SUPPLIED INFORMATION:
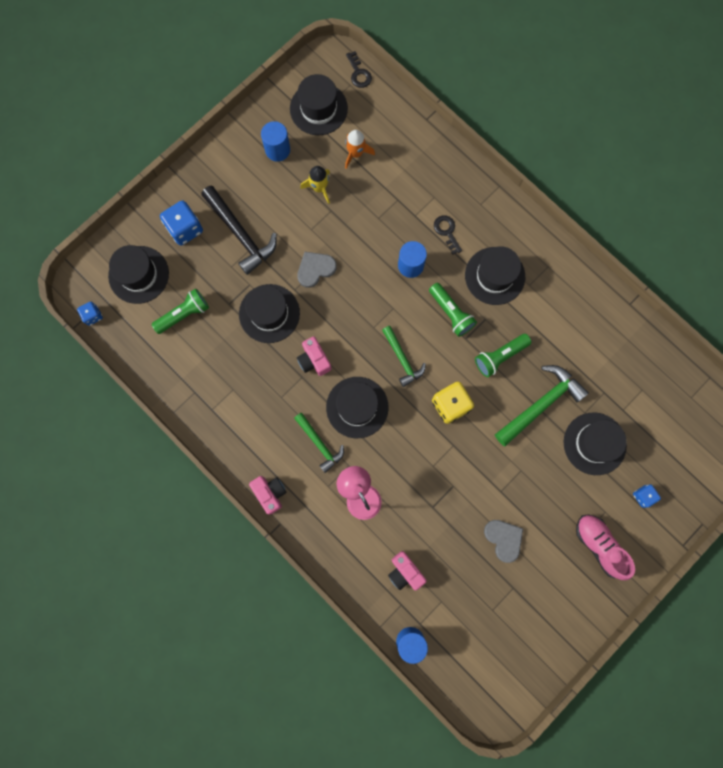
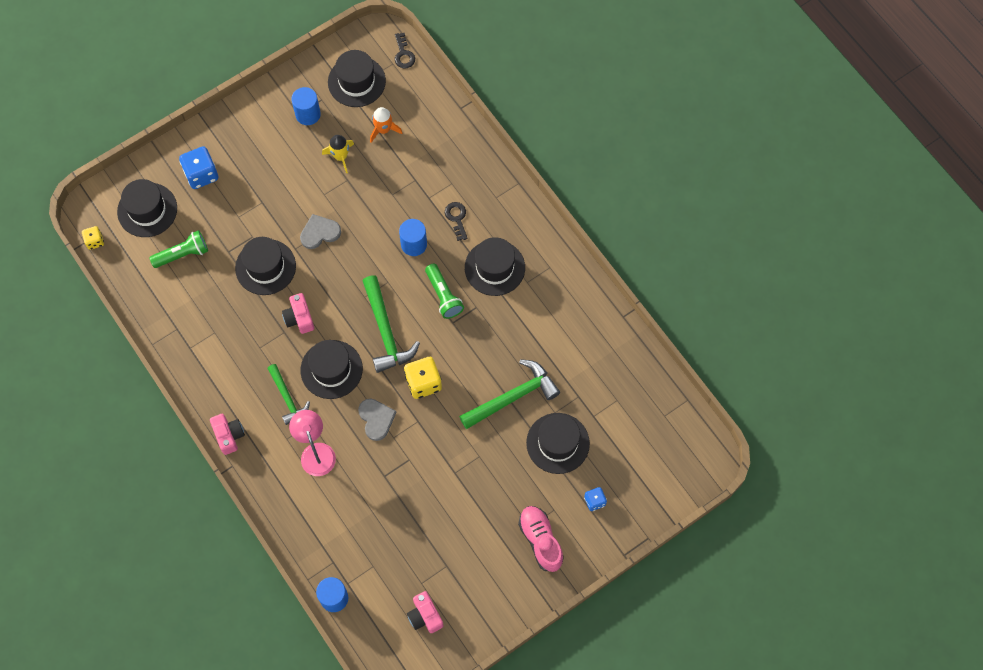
camera: 10 degrees right, 10 degrees down
(93, 316) = (95, 241): blue dice -> yellow dice
(241, 234) = (254, 188): black hammer -> none
(402, 359) = (386, 332): green hammer -> green hammer, size x1.60
(405, 572) = (343, 532): pink camera -> pink camera (425, 616)
(500, 356) = (482, 345): green flashlight -> none
(504, 539) = (447, 518): grey heart -> grey heart (376, 419)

AIM OF THE EXERCISE:
What lines of the preceding data include the string "hammer"? Pull them out.

TASK RESPONSE:
(241, 234) = (254, 188): black hammer -> none
(402, 359) = (386, 332): green hammer -> green hammer, size x1.60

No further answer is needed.